* **ABOUT THIS EXERCISE**
From the entries that follow, gather each line holding the word "orange".

* **DATA EXTRACTS**
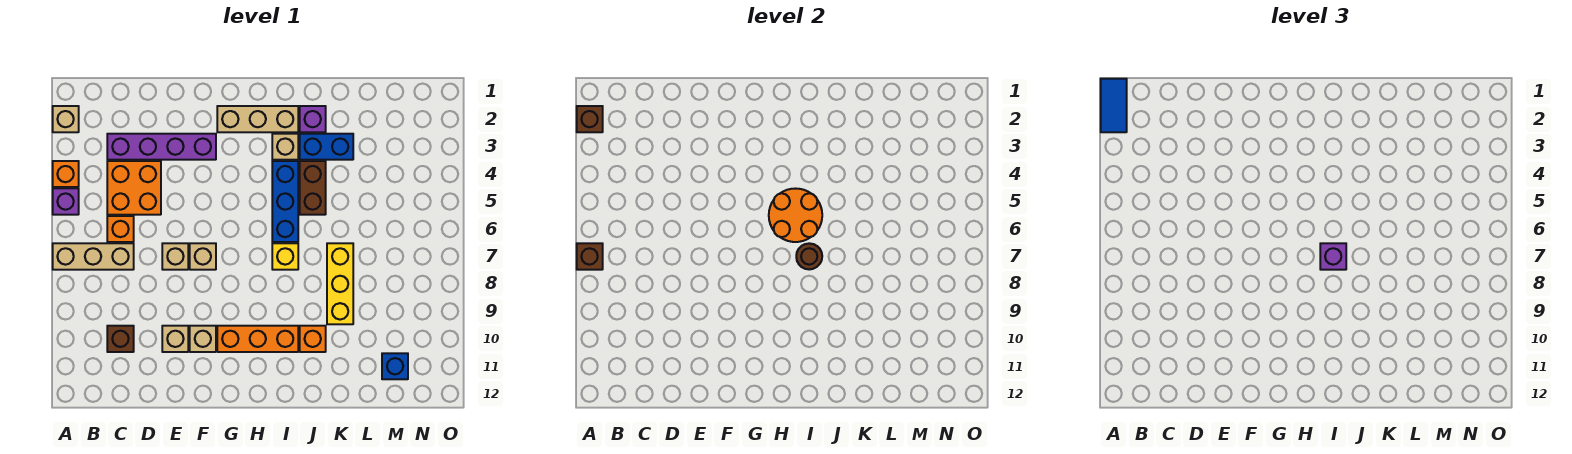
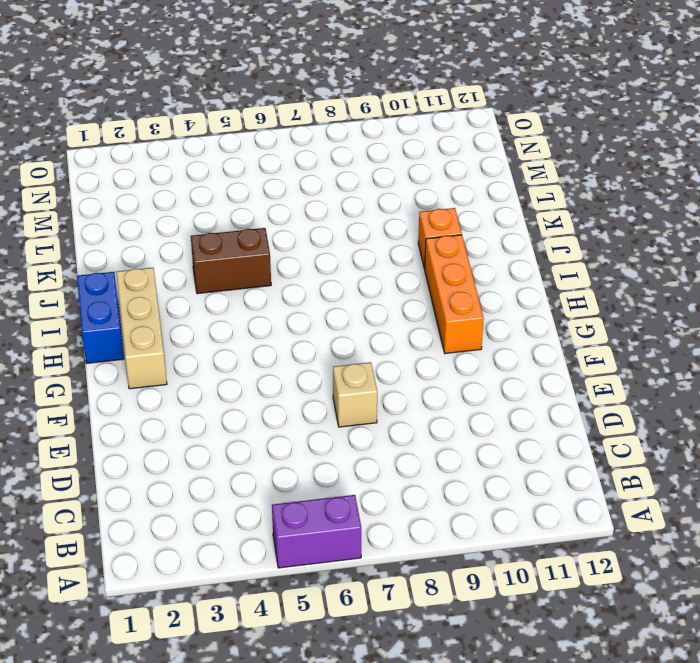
purple brick A5:A6 level 1 -> purple brick A5 level 1
blue brick H1:I1 level 1 -> blue brick J3:K3 level 1
none -> tan brick A2 level 1
none -> orange brick A4 level 1
none -> tan brick A7:C7 level 1

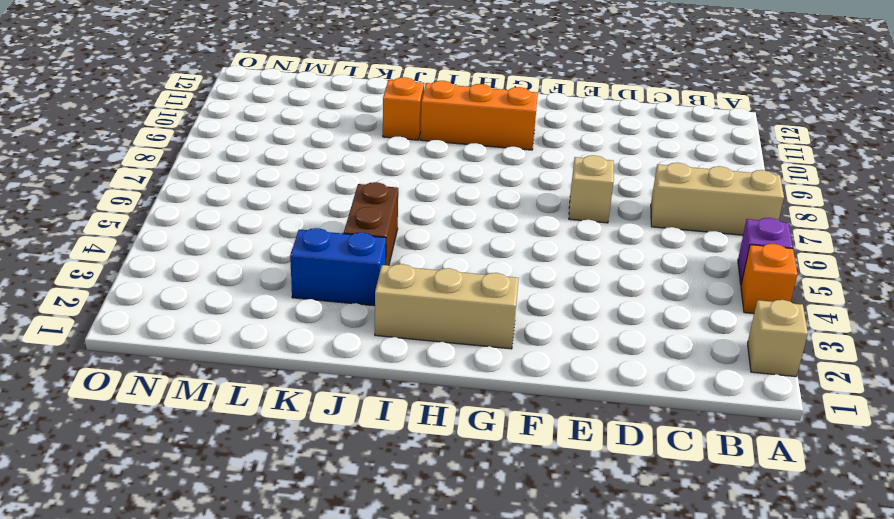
none -> purple brick C3:F3 level 1
none -> orange brick C4:D5 level 1
none -> orange brick C6 level 1

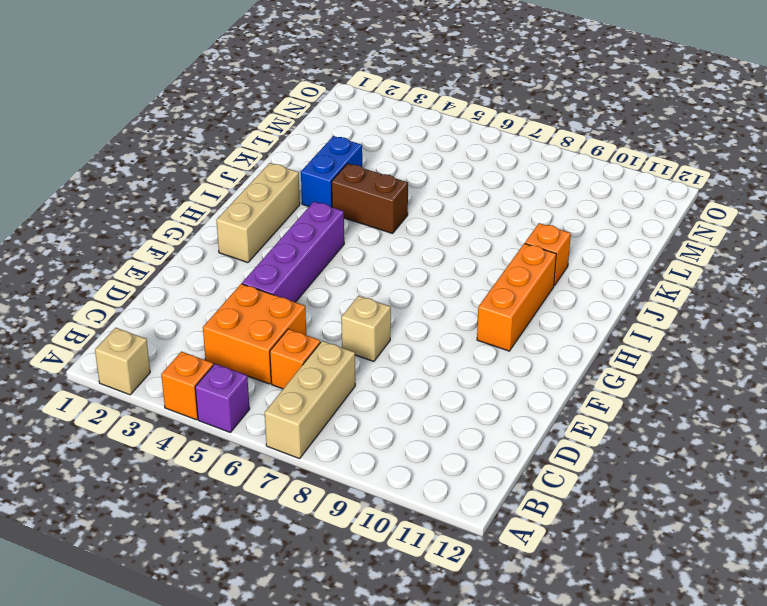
purple brick E4:H4 level 1 -> purple brick C3:F3 level 1
none -> brown brick C10 level 1
none -> tan brick E10 level 1
none -> tan brick F7 level 1

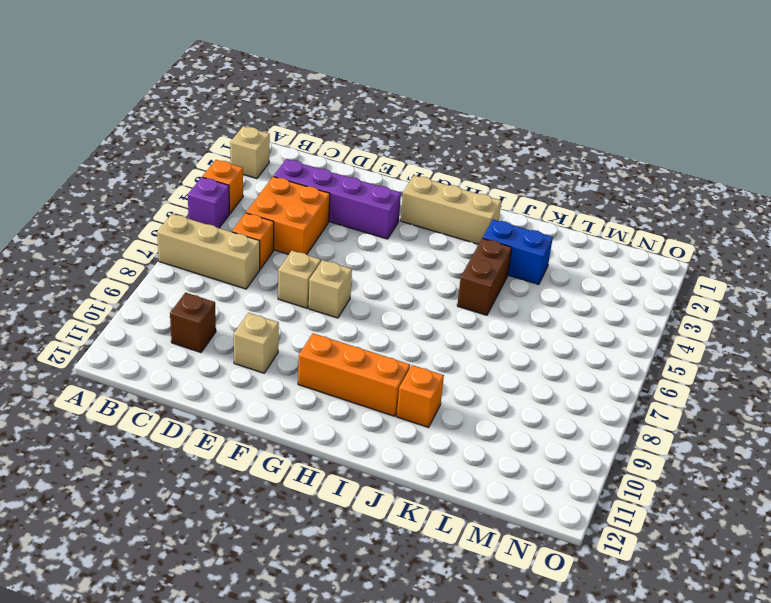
none -> tan brick F10 level 1
none -> tan brick I3 level 1
none -> blue brick I4:I6 level 1

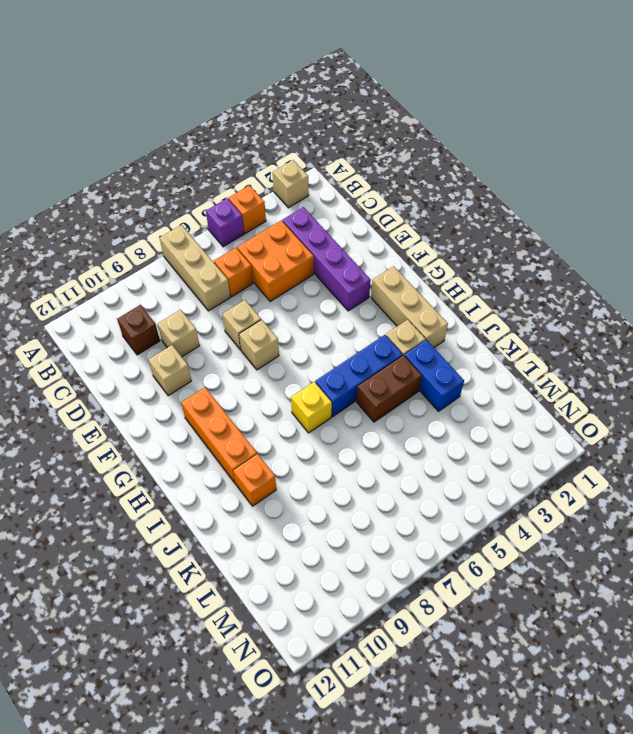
tan brick D9 level 1 -> tan brick F10 level 1
none -> purple brick J2 level 1
none -> yellow brick K7:K9 level 1
none -> blue brick M11 level 1

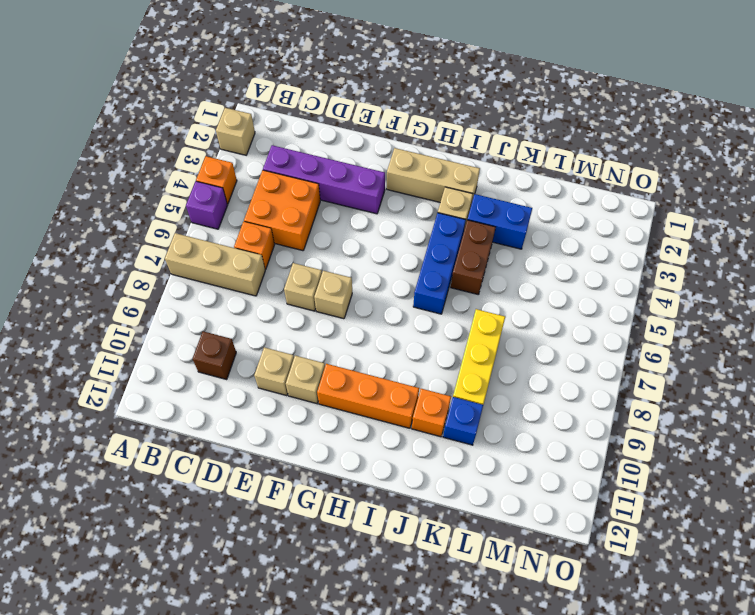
blue brick K10 level 1 -> blue brick M11 level 1
none -> yellow brick I7 level 1
none -> purple brick J2 level 1
none -> brown brick A2 level 2

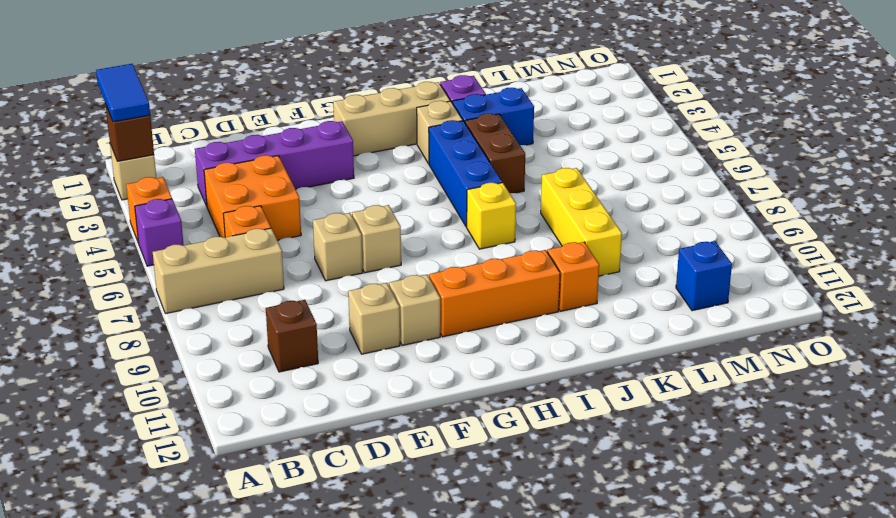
none -> brown brick A7 level 2
none -> orange round brick H5:I6 level 2
none -> brown round brick I7 level 2

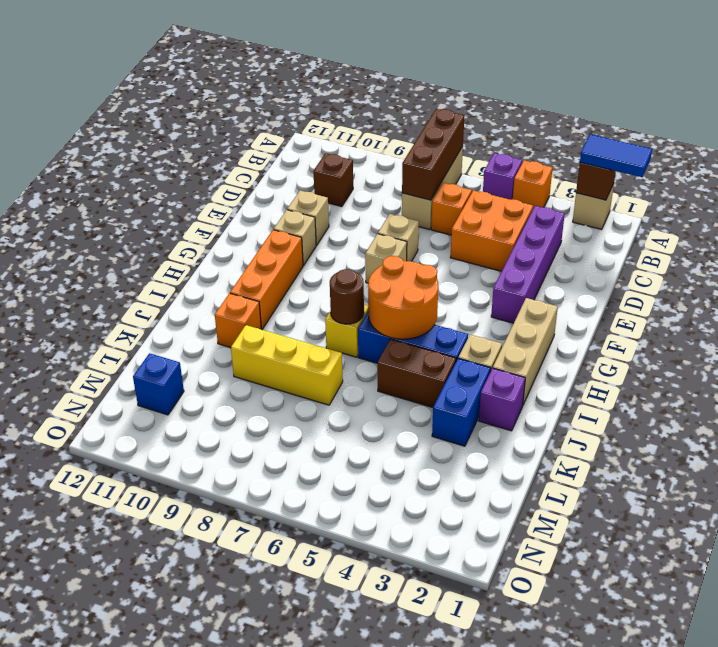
brown brick A7:C7 level 2 -> brown brick A7 level 2
none -> purple brick I7 level 3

* **ANSWER AREA**
none -> orange brick A4 level 1
none -> orange brick C4:D5 level 1
none -> orange brick C6 level 1
none -> orange round brick H5:I6 level 2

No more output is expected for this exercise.